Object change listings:
--- START ---
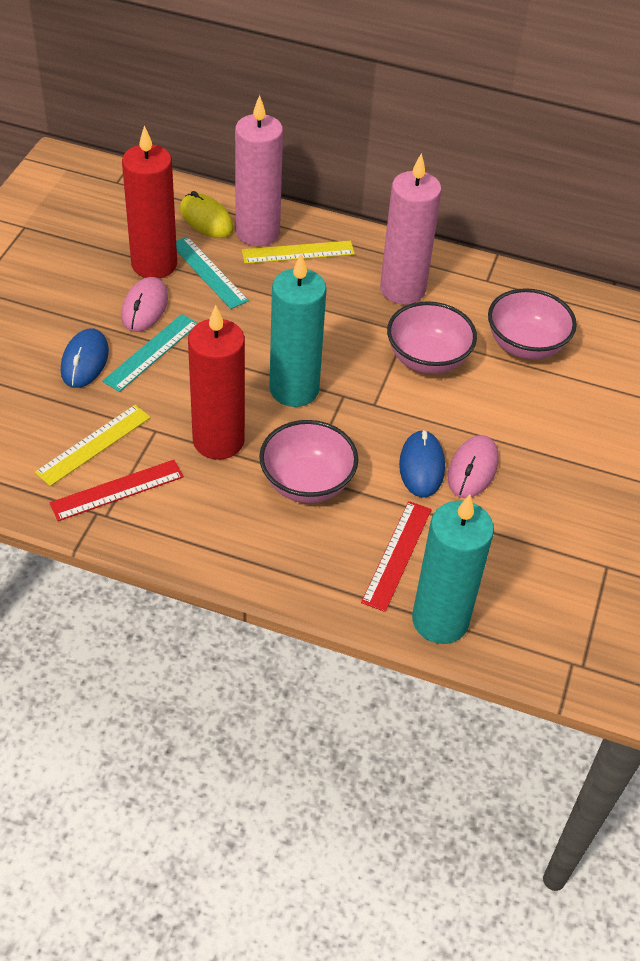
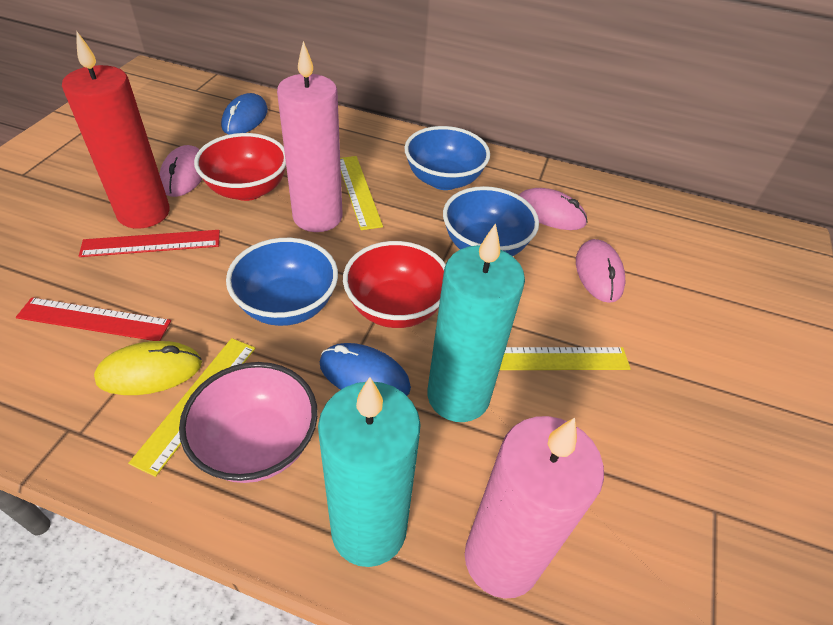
blue bowl: 0 -> 3
pink bowl: 3 -> 1
pink mouse: 2 -> 3
red bowl: 0 -> 2
red candle: 2 -> 1
turquoise ruler: 2 -> 0
yellow ruler: 2 -> 3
--- END ---
**Goal of the exercise**
Your answer must restate the entries word for word and contain no pictures.

**Response**
blue bowl: 0 -> 3
pink bowl: 3 -> 1
pink mouse: 2 -> 3
red bowl: 0 -> 2
red candle: 2 -> 1
turquoise ruler: 2 -> 0
yellow ruler: 2 -> 3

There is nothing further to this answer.